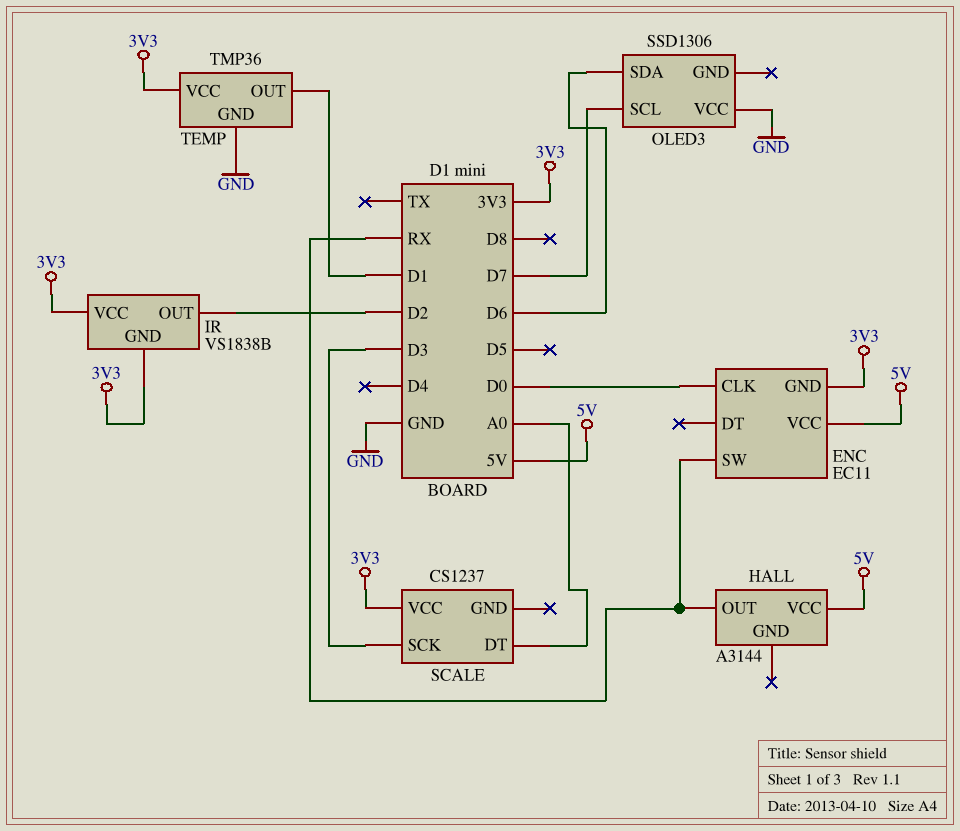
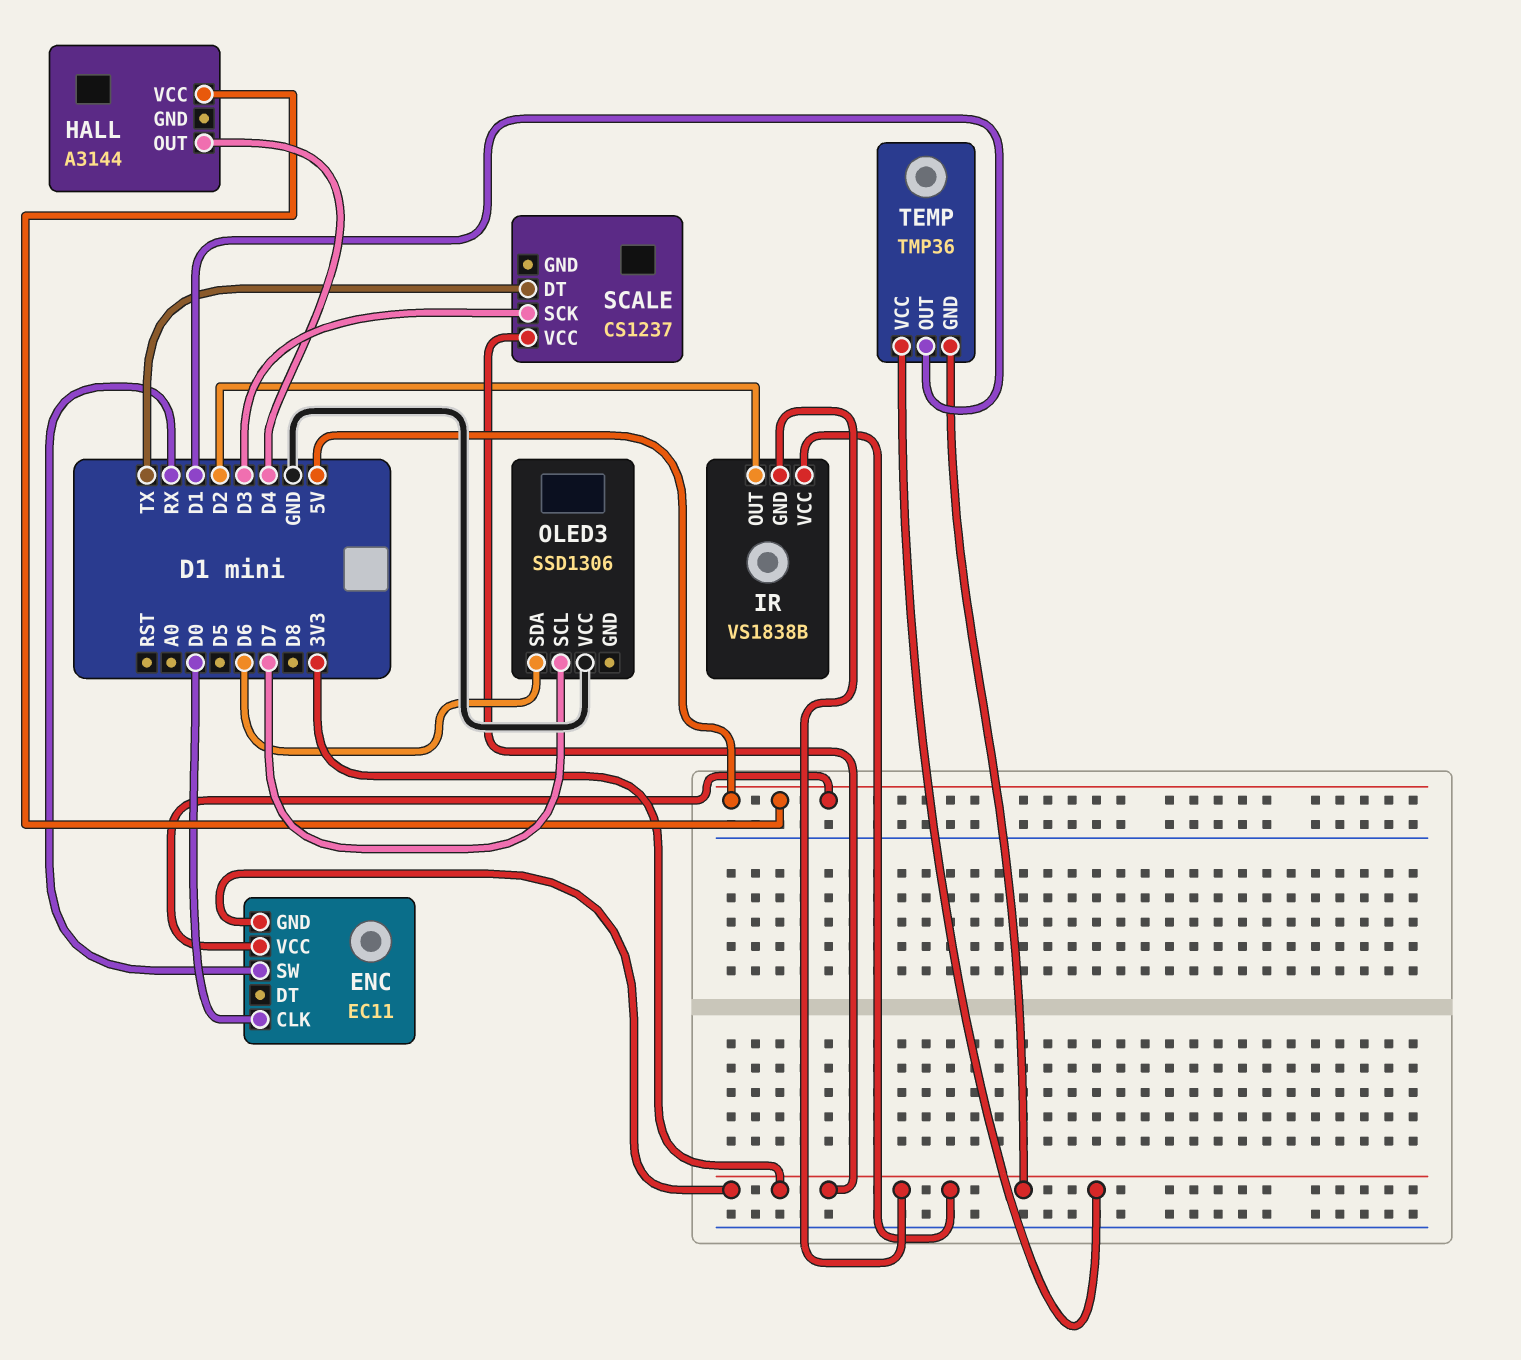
HALL pin OUT: RX -> D4
SCALE pin DT: A0 -> TX
TEMP pin GND: GND -> 3V3

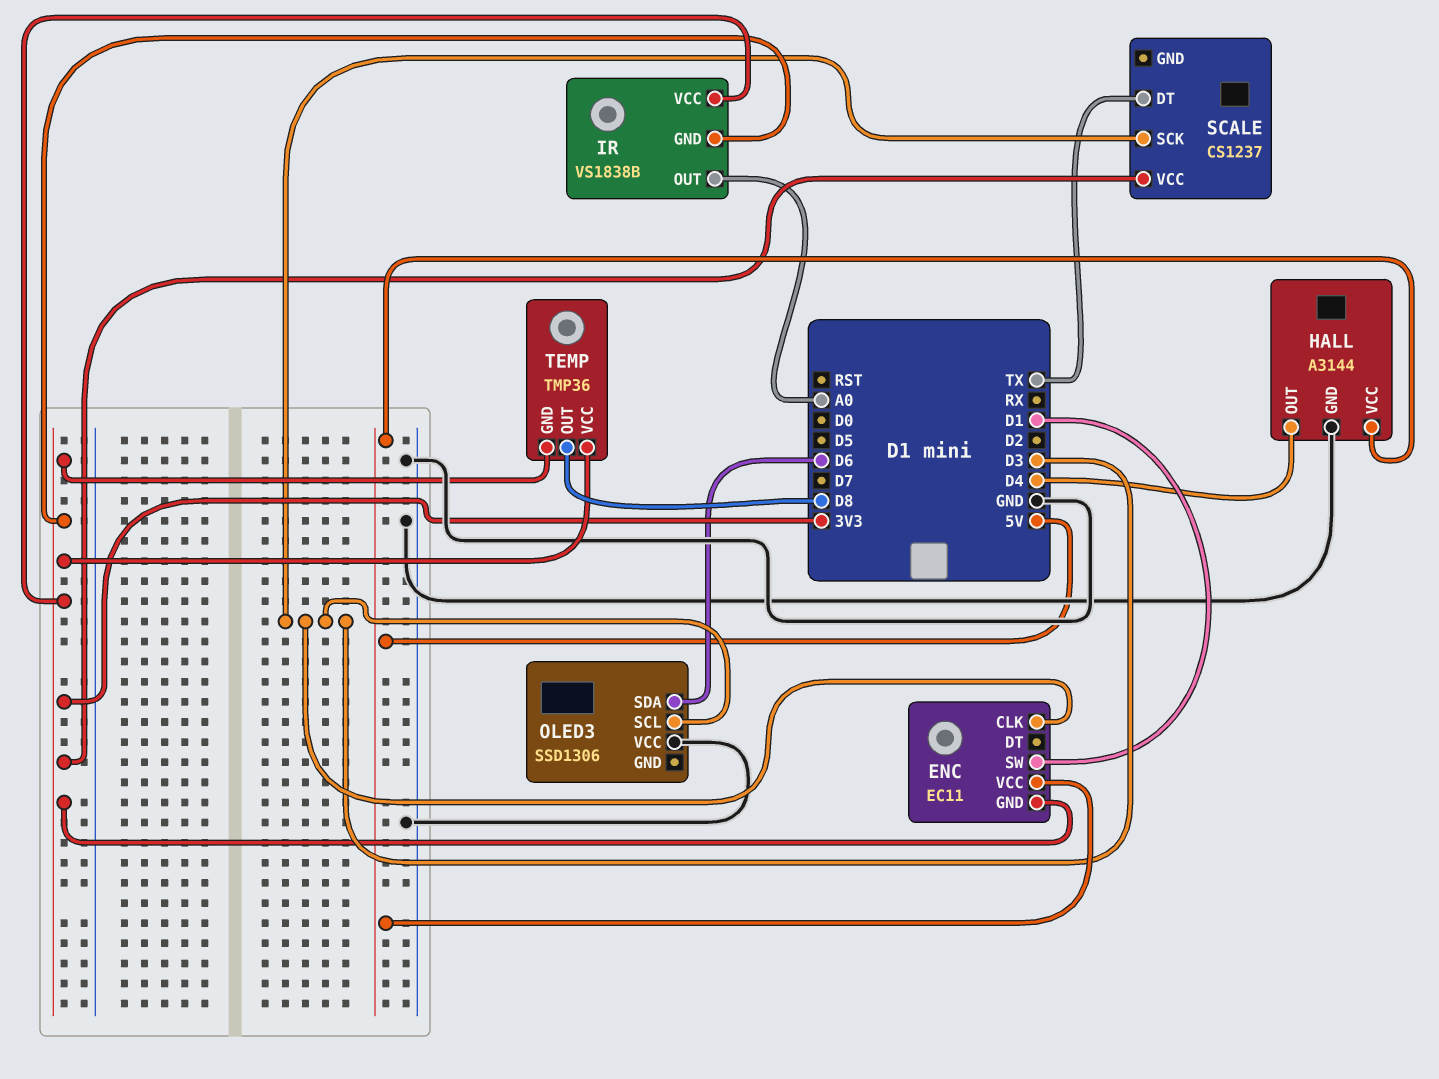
ENC pin CLK: D0 -> D3
ENC pin SW: RX -> D1
HALL pin GND: none -> GND
IR pin OUT: D2 -> A0
OLED3 pin SCL: D7 -> D3
TEMP pin OUT: D1 -> D8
########################################
*The task*. Could you restate the entries word for word, skipping any pictures?

*Answer box*.
HALL pin OUT: RX -> D4
SCALE pin DT: A0 -> TX
TEMP pin GND: GND -> 3V3

ENC pin CLK: D0 -> D3
ENC pin SW: RX -> D1
HALL pin GND: none -> GND
IR pin OUT: D2 -> A0
OLED3 pin SCL: D7 -> D3
TEMP pin OUT: D1 -> D8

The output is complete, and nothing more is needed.